• Exercise task
Copy out the lines below word for word, keeping every coordinate unchanged. Leave out the picture markers.

[Data listing]

_____

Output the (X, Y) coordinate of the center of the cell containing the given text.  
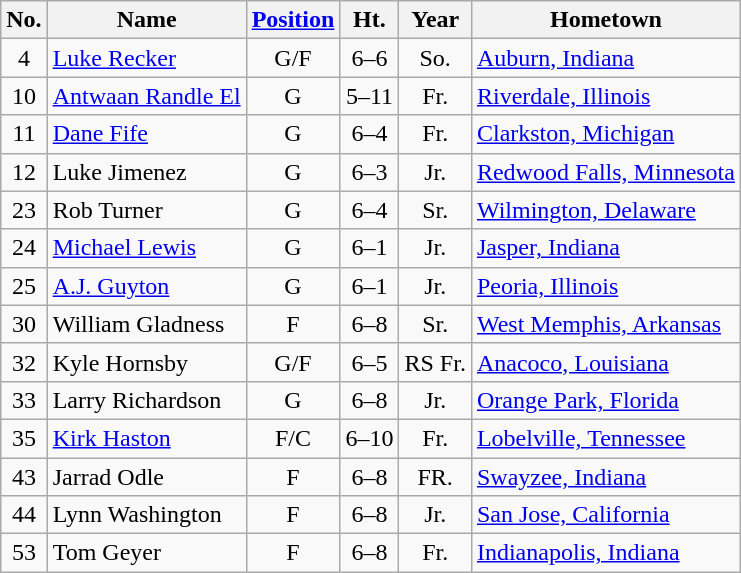
West Memphis, Arkansas (606, 324)
Jasper, Indiana (606, 248)
35 (24, 438)
43 (24, 477)
No. (24, 20)
Indianapolis, Indiana (606, 553)
Peoria, Illinois (606, 286)
So. (435, 58)
10 (24, 96)
Dane Fife (146, 134)
30 (24, 324)
Michael Lewis (146, 248)
Rob Turner (146, 210)
Larry Richardson (146, 400)
Redwood Falls, Minnesota (606, 172)
24 (24, 248)
Clarkston, Michigan (606, 134)
32 (24, 362)
6–5 (370, 362)
Jarrad Odle (146, 477)
Wilmington, Delaware (606, 210)
23 (24, 210)
A.J. Guyton (146, 286)
Luke Jimenez (146, 172)
RS Fr. (435, 362)
Hometown (606, 20)
Name (146, 20)
Kyle Hornsby (146, 362)
Orange Park, Florida (606, 400)
4 (24, 58)
44 (24, 515)
F/C (293, 438)
William Gladness (146, 324)
6–3 (370, 172)
Auburn, Indiana (606, 58)
Position (293, 20)
33 (24, 400)
Anacoco, Louisiana (606, 362)
53 (24, 553)
Luke Recker (146, 58)
Lynn Washington (146, 515)
5–11 (370, 96)
25 (24, 286)
6–10 (370, 438)
6–6 (370, 58)
Lobelville, Tennessee (606, 438)
Antwaan Randle El (146, 96)
Riverdale, Illinois (606, 96)
12 (24, 172)
Ht. (370, 20)
Swayzee, Indiana (606, 477)
San Jose, California (606, 515)
FR. (435, 477)
11 (24, 134)
Tom Geyer (146, 553)
Year (435, 20)
Kirk Haston (146, 438)
Extract the [X, Y] coordinate from the center of the cell holding the provided text.  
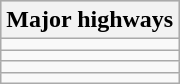
Major highways [90, 20]
Scan for the cell matching the given text and deliver its [x, y] coordinate at center. 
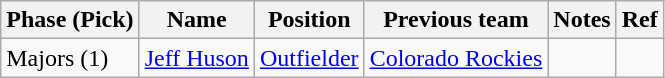
Majors (1) [70, 58]
Ref [640, 20]
Previous team [456, 20]
Name [196, 20]
Colorado Rockies [456, 58]
Jeff Huson [196, 58]
Outfielder [309, 58]
Notes [582, 20]
Phase (Pick) [70, 20]
Position [309, 20]
For the text-containing cell, return its midpoint in (x, y) coordinate format. 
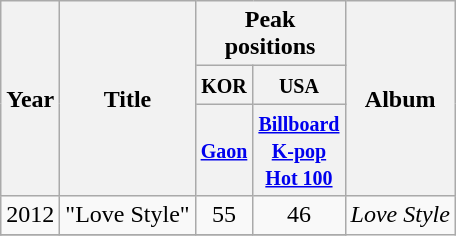
"Love Style" (128, 215)
Peak positions (270, 34)
Album (400, 98)
Gaon (224, 150)
USA (299, 85)
46 (299, 215)
55 (224, 215)
Year (30, 98)
Title (128, 98)
Love Style (400, 215)
2012 (30, 215)
Billboard K-pop Hot 100 (299, 150)
KOR (224, 85)
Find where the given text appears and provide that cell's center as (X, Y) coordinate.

_____

• Response to the task
Output the (X, Y) coordinate of the center of the cell containing the given text.  
West Memphis, Arkansas (606, 324)
Jasper, Indiana (606, 248)
35 (24, 438)
43 (24, 477)
No. (24, 20)
Indianapolis, Indiana (606, 553)
Peoria, Illinois (606, 286)
So. (435, 58)
10 (24, 96)
Dane Fife (146, 134)
30 (24, 324)
Michael Lewis (146, 248)
Rob Turner (146, 210)
Larry Richardson (146, 400)
Redwood Falls, Minnesota (606, 172)
24 (24, 248)
Clarkston, Michigan (606, 134)
32 (24, 362)
6–5 (370, 362)
Jarrad Odle (146, 477)
Wilmington, Delaware (606, 210)
23 (24, 210)
A.J. Guyton (146, 286)
Luke Jimenez (146, 172)
RS Fr. (435, 362)
Hometown (606, 20)
Name (146, 20)
Kyle Hornsby (146, 362)
Orange Park, Florida (606, 400)
4 (24, 58)
44 (24, 515)
F/C (293, 438)
William Gladness (146, 324)
6–3 (370, 172)
Auburn, Indiana (606, 58)
Position (293, 20)
33 (24, 400)
Anacoco, Louisiana (606, 362)
53 (24, 553)
Luke Recker (146, 58)
Lynn Washington (146, 515)
5–11 (370, 96)
25 (24, 286)
6–10 (370, 438)
6–6 (370, 58)
Lobelville, Tennessee (606, 438)
Antwaan Randle El (146, 96)
Riverdale, Illinois (606, 96)
12 (24, 172)
Ht. (370, 20)
Swayzee, Indiana (606, 477)
San Jose, California (606, 515)
FR. (435, 477)
11 (24, 134)
Tom Geyer (146, 553)
Year (435, 20)
Kirk Haston (146, 438)
Extract the [X, Y] coordinate from the center of the cell holding the provided text.  
Major highways [90, 20]
Scan for the cell matching the given text and deliver its [x, y] coordinate at center. 
Majors (1) [70, 58]
Ref [640, 20]
Previous team [456, 20]
Name [196, 20]
Colorado Rockies [456, 58]
Jeff Huson [196, 58]
Outfielder [309, 58]
Notes [582, 20]
Phase (Pick) [70, 20]
Position [309, 20]
For the text-containing cell, return its midpoint in (x, y) coordinate format. 
"Love Style" (128, 215)
Peak positions (270, 34)
Album (400, 98)
Gaon (224, 150)
USA (299, 85)
46 (299, 215)
55 (224, 215)
Year (30, 98)
Title (128, 98)
Love Style (400, 215)
2012 (30, 215)
Billboard K-pop Hot 100 (299, 150)
KOR (224, 85)
Find where the given text appears and provide that cell's center as (X, Y) coordinate.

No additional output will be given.